**PROBLEM TO SOLVE**. For every line in the material below that holds "square", report the line.

[Start of Attachment]

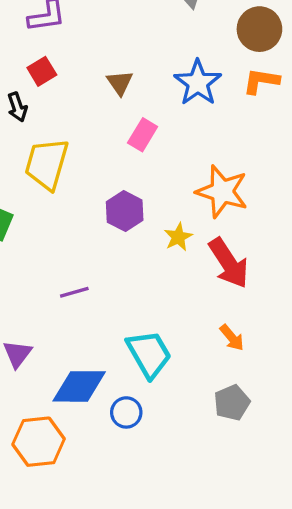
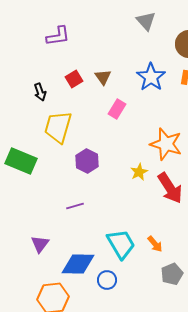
red square: (42, 71) -> (74, 79), moved
purple hexagon: (125, 211) -> (87, 161), moved
orange arrow: (232, 338) -> (155, 244), moved

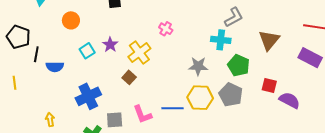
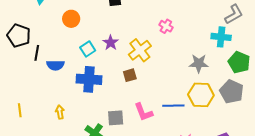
brown square: (129, 77) -> (130, 75), turned 32
yellow line: (14, 83) -> (20, 110), moved
blue cross: (88, 96) -> (89, 79), moved, turned 30
yellow arrow: (50, 120) -> (60, 112), moved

[End of Attachment]

**SOLUTION TO THE EXERCISE**.
red square: (42, 71) -> (74, 79), moved
brown square: (129, 77) -> (130, 75), turned 32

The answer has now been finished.